### What is required
Count the lines in the entries below that contain the string "kern", with case counting, and reply with only that number.

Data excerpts
--- Start ---
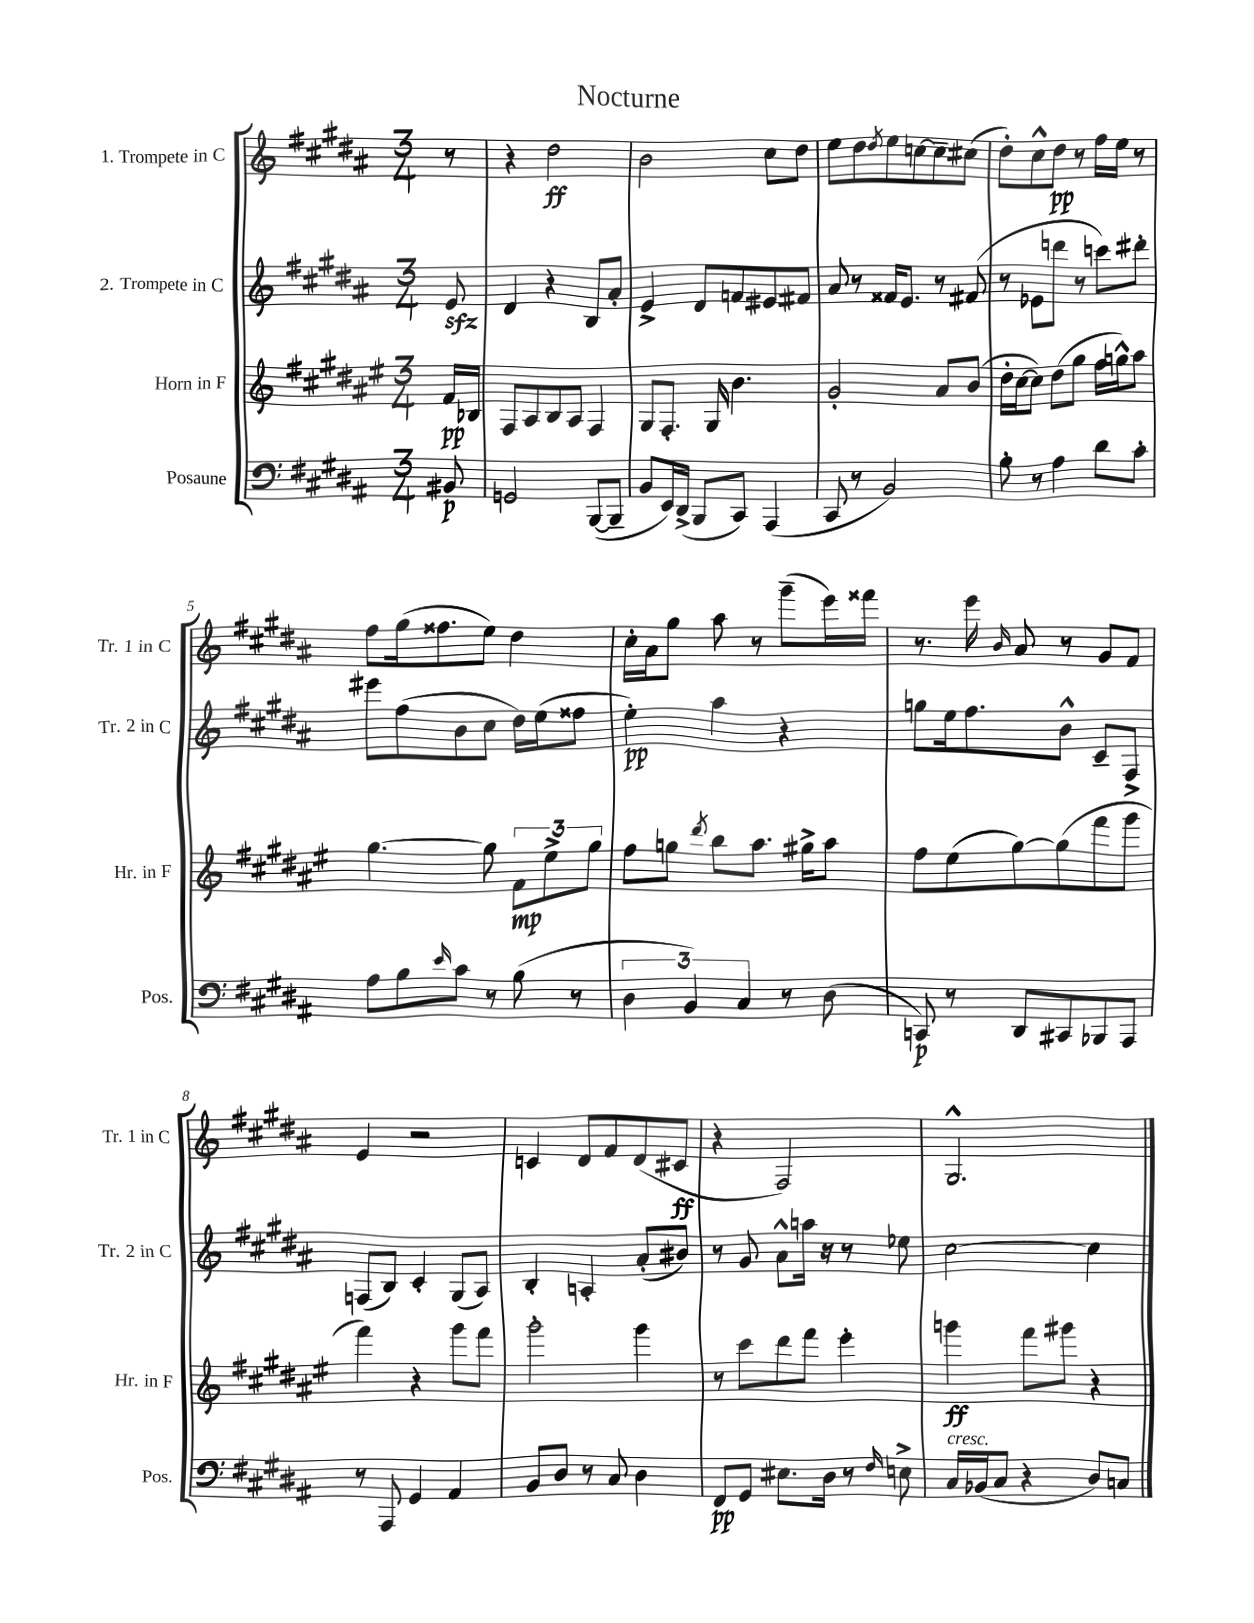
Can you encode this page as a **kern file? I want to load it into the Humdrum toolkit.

**kern	**dynam	**kern	**dynam	**kern	**dynam	**kern	**dynam
*part4	*part4	*part3	*part3	*part2	*part2	*part1	*part1
*staff4	*staff4	*staff3	*staff3	*staff2	*staff2	*staff1	*staff1
*I"Posaune	*	*I"Horn in F	*	*I"2. Trompete in C	*	*I"1. Trompete in C	*
*I'Pos.	*	*I'Hr. in F	*	*I'Tr. 2 in C	*	*I'Tr. 1 in C	*
*clefF4	*	*clefG2	*	*clefG2	*	*clefG2	*
*k[f#c#g#d#a#]	*	*k[f#c#g#d#a#e#]	*	*k[f#c#g#d#a#]	*	*k[f#c#g#d#a#]	*
*M3/4	*	*M3/4	*	*M3/4	*	*M3/4	*
=	=	=	=	=	=	=	=
8BB#X/	p	16f#/LL	pp	8ezz/	.	8r	.
.	.	16B-X/JJ	.	.	.	.	.
=1	=1	=1	=1	=1	=1	=1	=1
2GGn/	.	8F#/L	.	4d#/	.	4r	.
.	.	8A#/	.	.	.	.	.
.	.	8B/	.	4r	.	2dd#\	ff
.	.	8A#/J	.	.	.	.	.
([8BBB/L	.	4F#/	.	8B/L	.	.	.
8BBB~/J]	.	.	.	8a#'/J	.	.	.
=2	=2	=2	=2	=2	=2	=2	=2
8BB/L	.	8G#/L	.	4e^/	.	2b\	.
16EE/L)	.	8.F#'/J	.	.	.	.	.
(16DD#^/JJ	.	.	.	.	.	.	.
8BBB/L	.	.	.	8d#/L	.	.	.
.	.	16G#/	.	.	.	.	.
8CC#/J)	.	4.b\	.	8fn/	.	.	.
(4AAA#/	.	.	.	8e#X/	.	8cc#\L	.
.	.	.	.	8f#X/J	.	8dd#\J	.
=3	=3	=3	=3	=3	=3	=3	=3
8CC#/	.	2g#'/	.	8a#/	.	8ee\L	.
8r	.	.	.	8r	.	8dd#\	.
.	.	.	.	.	.	8qdd#/	.
2BB/)	.	.	.	16f##X/KL	.	8ee\	.
.	.	.	.	8.e/J	.	.	.
.	.	.	.	.	.	[8ccn\	.
.	.	8a#/L	.	8r	.	8cc~\]	.
.	.	(8b/J	.	(8f#X/	.	(8cc#X\J	.
=4	=4	=4	=4	=4	=4	=4	=4
8B'\	.	16dd#'\LL	.	8r	.	8dd#'\L)	.
.	.	[16cc#\J	.	.	.	.	.
8r	.	8cc#\J])	.	8e-X\L	.	8cc#^^\	.
4A#\	.	(8dd#\L	.	8dddn\J	.	8dd#\J	pp
.	.	8gg#\J	.	8r	.	8r	.
8d#\L	.	16ff#\LL	.	8cccn\L)	.	16ff#\LL	.
.	.	16ggn^^\J)	.	.	.	16ee\JJ	.
8c#'\J	.	8aa#\J	.	8ddd#X'\J	.	8r	.
!!LO:LB:g=z
=5	=5	=5	=5	=5	=5	=5	=5
8A#\L	.	[4.gg#\	.	8eee#X\L	.	8ff#\L	.
8B\	.	.	.	(8ff#\	.	(16gg#\k	.
.	.	.	.	.	.	8.ff##X\	.
16qqe/	.	.	.	.	.	.	.
8c#\J	.	.	.	8b\	.	.	.
8r	.	8gg#\]	.	8cc#\J	.	8ee\J)	.
(8B\	.	12f#\L	mp	16dd#\LL)	.	4dd#\	.
.	.	.	.	(16ee\J	.	.	.
.	.	12ee#^\	.	.	.	.	.
8r	.	.	.	8ff##X\J	.	.	.
.	.	12gg#\J	.	.	.	.	.
=6	=6	=6	=6	=6	=6	=6	=6
6D#\	.	8ff#\L	.	4ee'\)	pp	16cc#'\LL	.
.	.	.	.	.	.	16a#\J	.
.	.	8ggn\J	.	.	.	8gg#\J	.
6BB/)	.	.	.	.	.	.	.
.	.	8qddd#/	.	.	.	.	.
.	.	8bb\L	.	4aa#\	.	8aa#\	.
6C#/	.	.	.	.	.	.	.
.	.	8.aa#\J	.	.	.	8r	.
8r	.	.	.	4r	.	(8ggg#~\L	.
.	.	16gg#X^\KL	.	.	.	.	.
(8D#\	.	8aa#\J	.	.	.	16eee\L)	.
.	.	.	.	.	.	16fff##X\JJ	.
=7	=7	=7	=7	=7	=7	=7	=7
8CCn/)	p	8ff#\L	.	8ggn\L	.	8.r	.
8r	.	(8ee#\	.	16ee\k	.	.	.
.	.	.	.	8.ff#\	.	16eee\	.
.	.	.	.	.	.	16qqb/	.
8DD#/L	.	[8gg#\)	.	.	.	8a#/	.
8CC#X/	.	(8gg#\]	.	8b^^\J	.	8r	.
8BBB-X/	.	8fff#\	.	8c#~/L	.	8g#/L	.
8AAA#/J	.	8ggg#\J	.	8F#^/J	.	8f#/J	.
!!LO:LB:g=z
=8	=8	=8	=8	=8	=8	=8	=8
8r	.	4fff#\)	.	(8Fn/L	.	4e/	.
8AAA#/	.	.	.	8B/J)	.	.	.
4GG#/	.	4r	.	4c#'/	.	2r	.
4AA#/	.	8ggg#\L	.	(8G#/L	.	.	.
.	.	8fff#\J	.	8A#/J)	.	.	.
=9	=9	=9	=9	=9	=9	=9	=9
8BB/L	.	2ggg#'\	.	4B'/	.	4cn/	.
8D#/J	.	.	.	.	.	.	.
8r	.	.	.	4An'/	.	8d#/L	.
8C#/	.	.	.	.	.	8f#/	.
4D#\	.	4ggg#\	.	(8a#'/L	.	(8d#/	.
.	.	.	.	8b#X/J)	.	8c#X/J	ff
=10	=10	=10	=10	=10	=10	=10	=10
8FF#/L	pp	8r	.	8r	.	4r	.
8GG#/J	.	8ccc#\L	.	8g#/	.	.	.
8.E#X\L	.	8ddd#\	.	8a#^^\L	.	2F#/)	.
.	.	8fff#\J	.	16aan\Jk	.	.	.
16D#\Jk	.	.	.	16r	.	.	.
8r	.	4eee#'\	.	8r	.	.	.
16qqF#/	.	.	.	.	.	.	.
8En^\	.	.	.	8ee-X\	.	.	.
=11	=11	=11	=11	=11	=11	=11	=11
!LO:TX:a:i:t=cresc.	!	!	!	!	!	!	!
16C#/LL	.	4gggn\	ff	[2cc#\	.	2.G#^^/	.
(16BB-X/J	.	.	.	.	.	.	.
8C#/J	.	.	.	.	.	.	.
4r	.	8fff#\L	.	.	.	.	.
.	.	8ggg#X\J	.	.	.	.	.
8D#/L)	.	4r	.	4cc#\]	.	.	.
8Cn/J	.	.	.	.	.	.	.
==	==	==	==	==	==	==	==
*-	*-	*-	*-	*-	*-	*-	*-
--- End ---
### Response to this task
2